[Collected data entries]
━━━━━━━━━━━━━━━━━━━━

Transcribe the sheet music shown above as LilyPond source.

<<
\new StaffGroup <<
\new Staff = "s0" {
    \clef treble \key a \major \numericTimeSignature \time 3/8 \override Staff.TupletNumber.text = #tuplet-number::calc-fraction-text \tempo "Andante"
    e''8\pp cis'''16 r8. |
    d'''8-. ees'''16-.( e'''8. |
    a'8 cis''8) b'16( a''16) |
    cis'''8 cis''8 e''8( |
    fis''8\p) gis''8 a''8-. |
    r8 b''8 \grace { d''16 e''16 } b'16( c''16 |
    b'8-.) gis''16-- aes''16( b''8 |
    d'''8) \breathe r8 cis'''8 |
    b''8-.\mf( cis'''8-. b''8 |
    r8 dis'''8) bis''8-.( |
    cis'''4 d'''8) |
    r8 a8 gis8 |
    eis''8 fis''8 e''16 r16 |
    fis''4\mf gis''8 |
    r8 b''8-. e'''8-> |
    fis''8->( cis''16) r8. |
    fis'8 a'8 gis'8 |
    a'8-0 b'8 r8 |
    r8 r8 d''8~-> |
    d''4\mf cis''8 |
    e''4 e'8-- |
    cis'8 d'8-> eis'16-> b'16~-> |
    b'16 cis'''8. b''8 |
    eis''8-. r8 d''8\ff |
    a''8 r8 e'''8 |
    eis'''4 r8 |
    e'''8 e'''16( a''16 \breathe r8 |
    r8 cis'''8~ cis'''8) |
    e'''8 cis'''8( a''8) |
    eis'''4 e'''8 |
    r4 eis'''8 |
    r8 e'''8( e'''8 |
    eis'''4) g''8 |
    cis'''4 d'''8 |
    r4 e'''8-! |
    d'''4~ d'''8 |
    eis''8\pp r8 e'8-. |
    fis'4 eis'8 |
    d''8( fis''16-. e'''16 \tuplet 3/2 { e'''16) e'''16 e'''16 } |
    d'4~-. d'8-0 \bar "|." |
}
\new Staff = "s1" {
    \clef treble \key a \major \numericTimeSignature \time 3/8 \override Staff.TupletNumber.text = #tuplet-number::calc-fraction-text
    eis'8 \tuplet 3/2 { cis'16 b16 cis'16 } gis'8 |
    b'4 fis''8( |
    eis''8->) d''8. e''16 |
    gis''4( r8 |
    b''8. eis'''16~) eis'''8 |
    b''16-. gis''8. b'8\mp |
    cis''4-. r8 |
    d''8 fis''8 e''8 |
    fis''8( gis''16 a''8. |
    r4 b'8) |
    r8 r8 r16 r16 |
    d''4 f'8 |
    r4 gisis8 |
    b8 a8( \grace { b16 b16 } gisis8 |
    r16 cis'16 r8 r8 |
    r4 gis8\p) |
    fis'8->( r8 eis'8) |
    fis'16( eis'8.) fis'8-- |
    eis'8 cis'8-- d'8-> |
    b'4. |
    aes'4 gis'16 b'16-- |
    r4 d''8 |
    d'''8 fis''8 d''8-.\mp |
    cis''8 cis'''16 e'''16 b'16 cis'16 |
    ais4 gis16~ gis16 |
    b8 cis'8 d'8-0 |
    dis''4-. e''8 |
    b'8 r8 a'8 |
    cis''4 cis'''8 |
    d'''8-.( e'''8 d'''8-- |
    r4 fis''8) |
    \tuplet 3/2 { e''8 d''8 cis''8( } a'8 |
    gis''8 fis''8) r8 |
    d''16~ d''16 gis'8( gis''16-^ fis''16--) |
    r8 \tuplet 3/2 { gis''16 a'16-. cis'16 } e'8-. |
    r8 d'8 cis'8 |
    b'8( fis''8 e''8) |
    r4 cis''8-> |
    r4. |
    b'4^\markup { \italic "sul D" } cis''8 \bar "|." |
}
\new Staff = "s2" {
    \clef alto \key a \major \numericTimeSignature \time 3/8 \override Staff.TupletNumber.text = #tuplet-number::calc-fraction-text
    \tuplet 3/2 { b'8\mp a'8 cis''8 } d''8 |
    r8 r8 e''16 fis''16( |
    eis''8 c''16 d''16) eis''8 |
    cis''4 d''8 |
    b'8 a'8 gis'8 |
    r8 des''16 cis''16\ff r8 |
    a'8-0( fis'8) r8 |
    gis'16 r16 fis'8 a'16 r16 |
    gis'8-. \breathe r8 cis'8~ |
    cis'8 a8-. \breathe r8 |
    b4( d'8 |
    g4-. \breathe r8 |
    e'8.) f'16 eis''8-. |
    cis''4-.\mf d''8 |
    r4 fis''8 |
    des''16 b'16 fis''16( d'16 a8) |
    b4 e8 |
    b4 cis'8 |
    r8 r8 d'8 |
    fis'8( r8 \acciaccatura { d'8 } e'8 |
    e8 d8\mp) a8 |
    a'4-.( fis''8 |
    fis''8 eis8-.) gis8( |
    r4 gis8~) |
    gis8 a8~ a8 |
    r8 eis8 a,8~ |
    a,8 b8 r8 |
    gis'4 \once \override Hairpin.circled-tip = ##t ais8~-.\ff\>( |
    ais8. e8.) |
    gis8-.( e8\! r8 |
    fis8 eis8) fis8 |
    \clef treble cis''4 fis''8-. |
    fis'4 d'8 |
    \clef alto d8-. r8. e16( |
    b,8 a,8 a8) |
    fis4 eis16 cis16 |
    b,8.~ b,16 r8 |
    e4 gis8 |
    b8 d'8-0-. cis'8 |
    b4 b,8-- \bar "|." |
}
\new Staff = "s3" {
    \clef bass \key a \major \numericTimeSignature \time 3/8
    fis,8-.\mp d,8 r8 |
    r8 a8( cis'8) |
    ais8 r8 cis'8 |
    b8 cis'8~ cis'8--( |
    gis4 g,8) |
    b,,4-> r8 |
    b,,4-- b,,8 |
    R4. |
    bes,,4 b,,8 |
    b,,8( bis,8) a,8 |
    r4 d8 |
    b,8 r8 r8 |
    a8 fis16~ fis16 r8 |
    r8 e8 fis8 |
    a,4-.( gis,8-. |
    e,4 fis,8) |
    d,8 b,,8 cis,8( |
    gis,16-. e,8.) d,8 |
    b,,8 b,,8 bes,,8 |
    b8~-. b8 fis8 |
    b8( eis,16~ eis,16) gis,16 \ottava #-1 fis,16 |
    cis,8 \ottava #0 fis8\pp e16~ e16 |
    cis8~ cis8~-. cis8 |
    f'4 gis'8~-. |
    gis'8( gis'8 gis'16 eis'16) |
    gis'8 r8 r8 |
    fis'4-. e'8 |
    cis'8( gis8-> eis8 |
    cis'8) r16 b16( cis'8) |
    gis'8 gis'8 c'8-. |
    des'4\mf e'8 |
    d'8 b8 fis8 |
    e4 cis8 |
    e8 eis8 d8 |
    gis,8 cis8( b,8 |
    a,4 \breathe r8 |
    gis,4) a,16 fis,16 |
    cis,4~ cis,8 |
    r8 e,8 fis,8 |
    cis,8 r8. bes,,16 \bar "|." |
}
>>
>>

━━━━━━━━━━━━━━━━━━━━

● **DO THIS**:
How many lines in the records contain the string "clef"? Reply with the number alone.

● **ANSWER**:
6